**EXTRACTED RECORDS:**
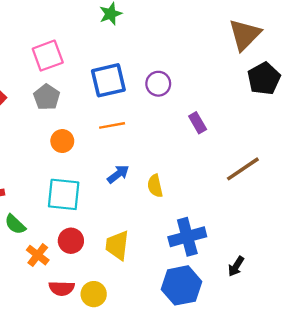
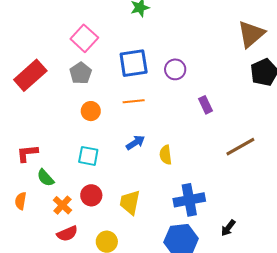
pink square: (48, 56) -> (84, 38), turned -32
cyan square: (64, 194) -> (88, 156), size x0.7
red semicircle: (62, 288) -> (67, 234), moved, turned -30

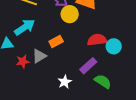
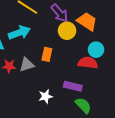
orange rectangle: (56, 41) -> (47, 54), turned -64
cyan circle: (114, 46) -> (96, 50), moved
purple rectangle: (88, 66) -> (73, 86), turned 42

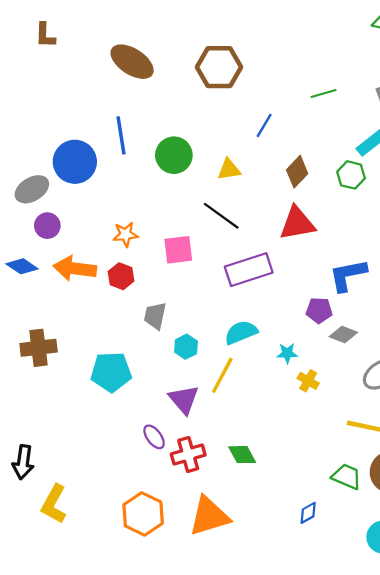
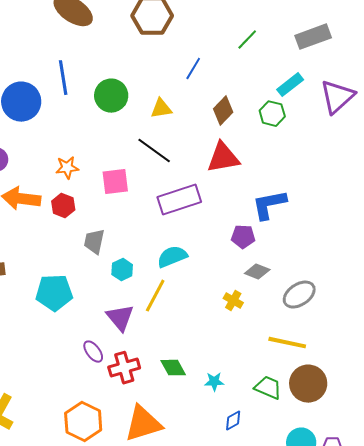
green line: (324, 94) -> (247, 40), turned -30
gray diamond: (343, 335) -> (257, 272), moved
cyan star: (287, 353) -> (214, 382), moved

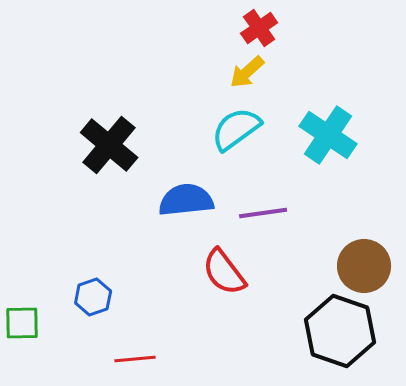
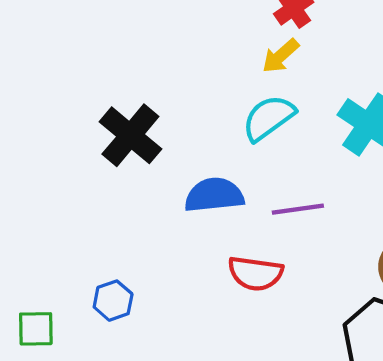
red semicircle: (224, 272) -> (255, 273), turned -45

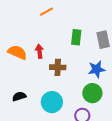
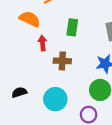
green rectangle: (76, 37) -> (72, 27), moved
orange semicircle: (17, 52) -> (30, 19), moved

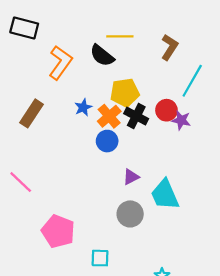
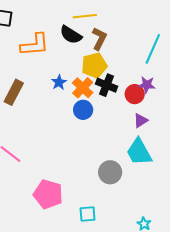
brown L-shape: (169, 47) -> (99, 39), moved
orange L-shape: (60, 63) -> (35, 45), turned 56
red circle: (166, 110) -> (135, 94), moved
purple triangle: (131, 177) -> (141, 121), moved

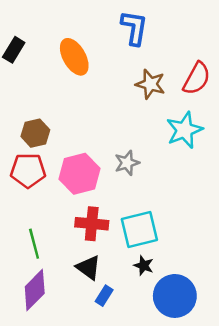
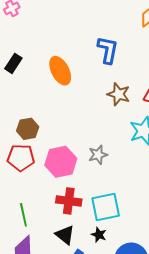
black star: (144, 266) -> (99, 235), moved

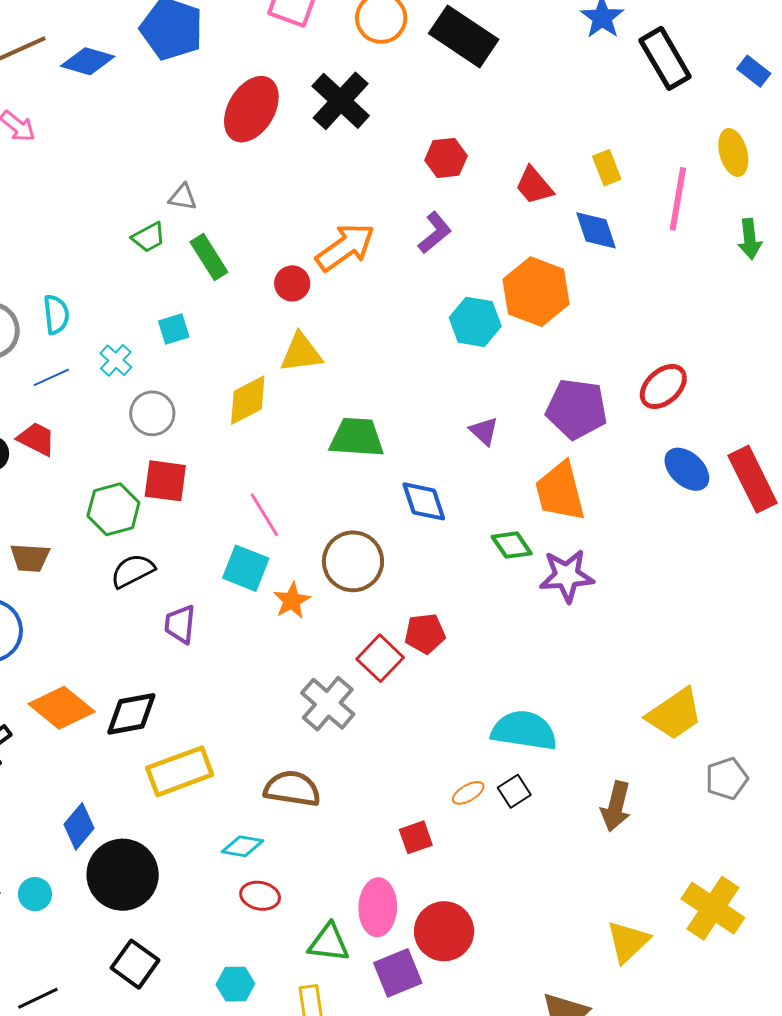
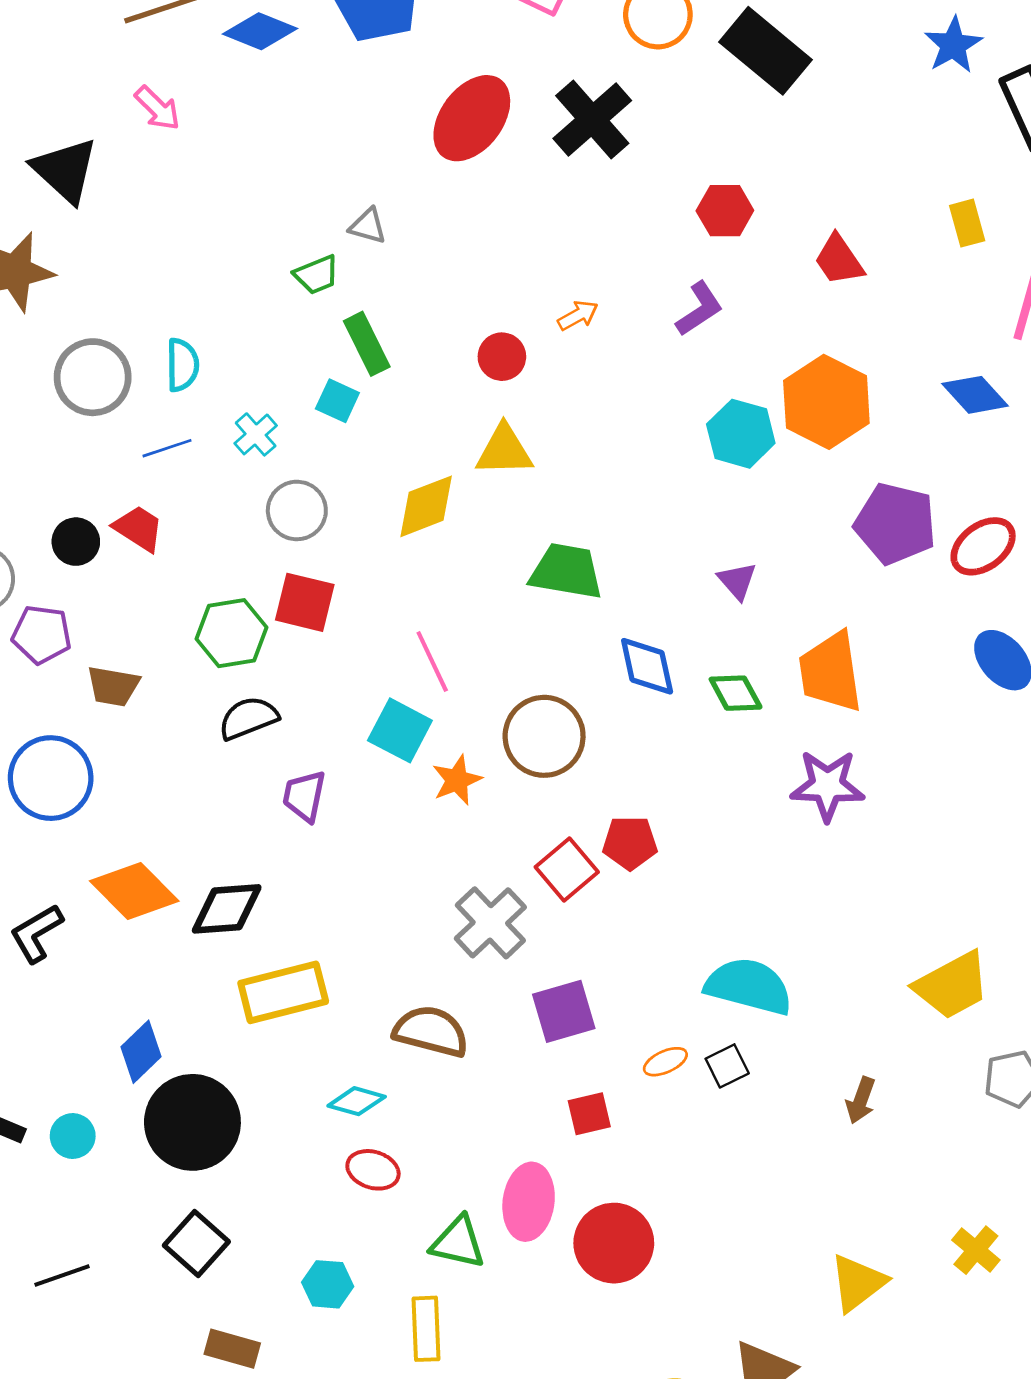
yellow rectangle: (607, 168) -> (967, 223), moved
blue diamond: (596, 230) -> (975, 395), moved, turned -30
orange arrow: (345, 247) -> (578, 315), size x0.5
green rectangle: (209, 257) -> (367, 344), moved
cyan square: (174, 329) -> (337, 401), turned 36
purple pentagon: (577, 409) -> (895, 524), moved
green diamond: (512, 545) -> (736, 693), moved
brown arrow: (616, 806) -> (861, 1100), size x0.7
yellow cross: (713, 908) -> (976, 1250), size x0.6
purple square: (398, 973) -> (564, 1011), moved

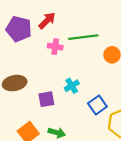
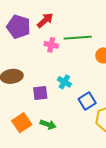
cyan cross: (72, 86) -> (64, 82), turned -32

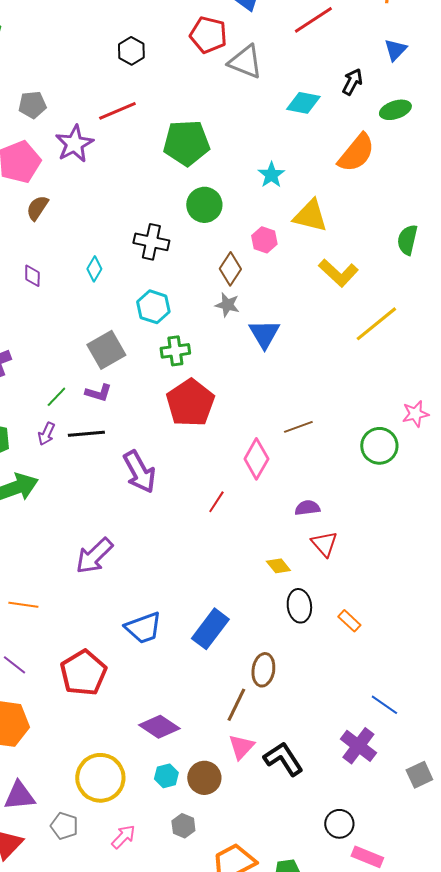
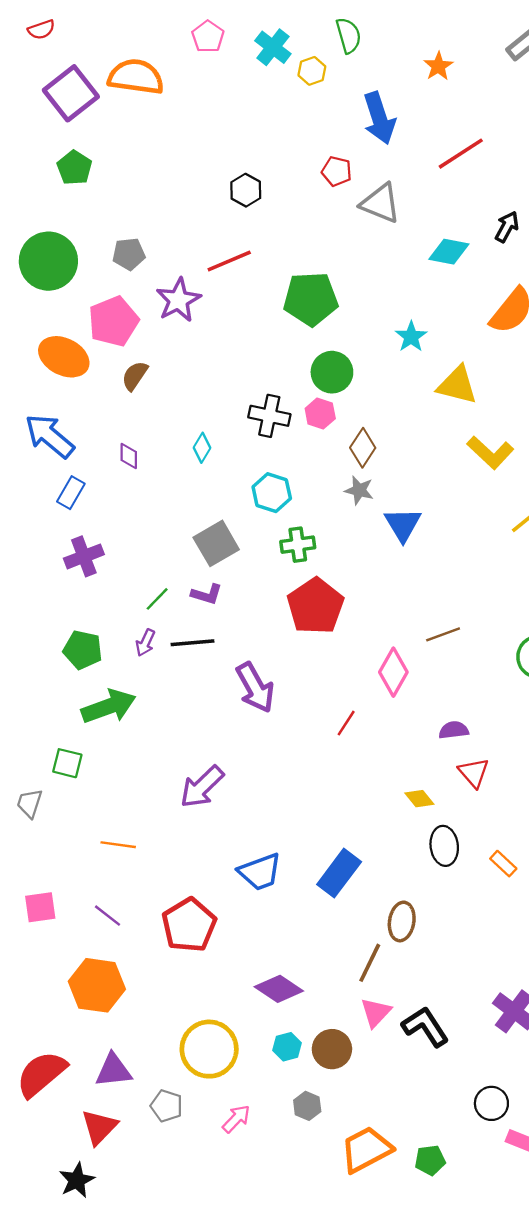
red pentagon: (208, 35) -> (337, 171), size x0.7
pink hexagon: (264, 240) -> (320, 413), moved

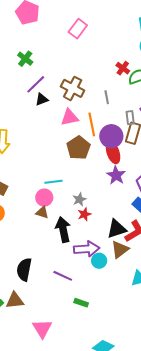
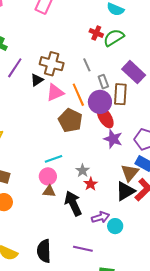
black triangle: (42, 99) -> (37, 80), moved
gray rectangle: (130, 118) -> (103, 82), moved
purple arrow: (87, 249) -> (100, 217), size x0.7
brown triangle: (120, 249) -> (130, 173), moved

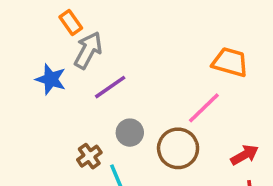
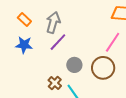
orange rectangle: (71, 23) -> (24, 20), moved
gray arrow: (88, 50) -> (53, 23), moved

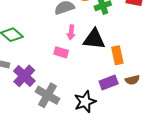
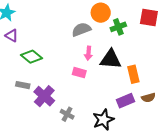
gray cross: (48, 95) -> (67, 114), size x0.6

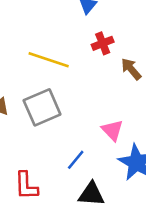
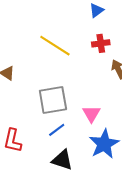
gray square: (42, 107) -> (53, 100), moved

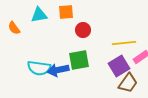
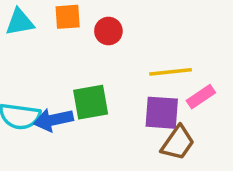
red circle: (83, 30) -> (108, 31), moved
purple square: (119, 66) -> (162, 113), turned 35

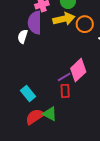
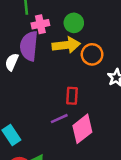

**AIM OF THE TASK:** Produce an exact copy of the records above, leaving out the pictures.

**ANSWER BOX:**
pink square: (48, 56) -> (84, 38), turned -32
cyan square: (64, 194) -> (88, 156), size x0.7
red semicircle: (62, 288) -> (67, 234), moved, turned -30

orange rectangle: (56, 41) -> (47, 54), turned -64
cyan circle: (114, 46) -> (96, 50), moved
purple rectangle: (88, 66) -> (73, 86), turned 42

green line: (324, 94) -> (247, 40), turned -30
gray diamond: (343, 335) -> (257, 272), moved
cyan star: (287, 353) -> (214, 382), moved

red semicircle: (224, 272) -> (255, 273), turned -45

green rectangle: (76, 37) -> (72, 27), moved
orange semicircle: (17, 52) -> (30, 19), moved

brown L-shape: (169, 47) -> (99, 39), moved
orange L-shape: (60, 63) -> (35, 45), turned 56
red circle: (166, 110) -> (135, 94), moved
purple triangle: (131, 177) -> (141, 121), moved

black star: (144, 266) -> (99, 235), moved

yellow rectangle: (607, 168) -> (967, 223), moved
blue diamond: (596, 230) -> (975, 395), moved, turned -30
orange arrow: (345, 247) -> (578, 315), size x0.5
green rectangle: (209, 257) -> (367, 344), moved
cyan square: (174, 329) -> (337, 401), turned 36
purple pentagon: (577, 409) -> (895, 524), moved
green diamond: (512, 545) -> (736, 693), moved
brown arrow: (616, 806) -> (861, 1100), size x0.7
yellow cross: (713, 908) -> (976, 1250), size x0.6
purple square: (398, 973) -> (564, 1011), moved

cyan cross: (72, 86) -> (64, 82), turned -32

red pentagon: (208, 35) -> (337, 171), size x0.7
pink hexagon: (264, 240) -> (320, 413), moved

black triangle: (42, 99) -> (37, 80), moved
gray rectangle: (130, 118) -> (103, 82), moved
purple arrow: (87, 249) -> (100, 217), size x0.7
brown triangle: (120, 249) -> (130, 173), moved

orange rectangle: (71, 23) -> (24, 20), moved
gray arrow: (88, 50) -> (53, 23), moved

gray cross: (48, 95) -> (67, 114), size x0.6

gray square: (42, 107) -> (53, 100), moved

red circle: (83, 30) -> (108, 31), moved
purple square: (119, 66) -> (162, 113), turned 35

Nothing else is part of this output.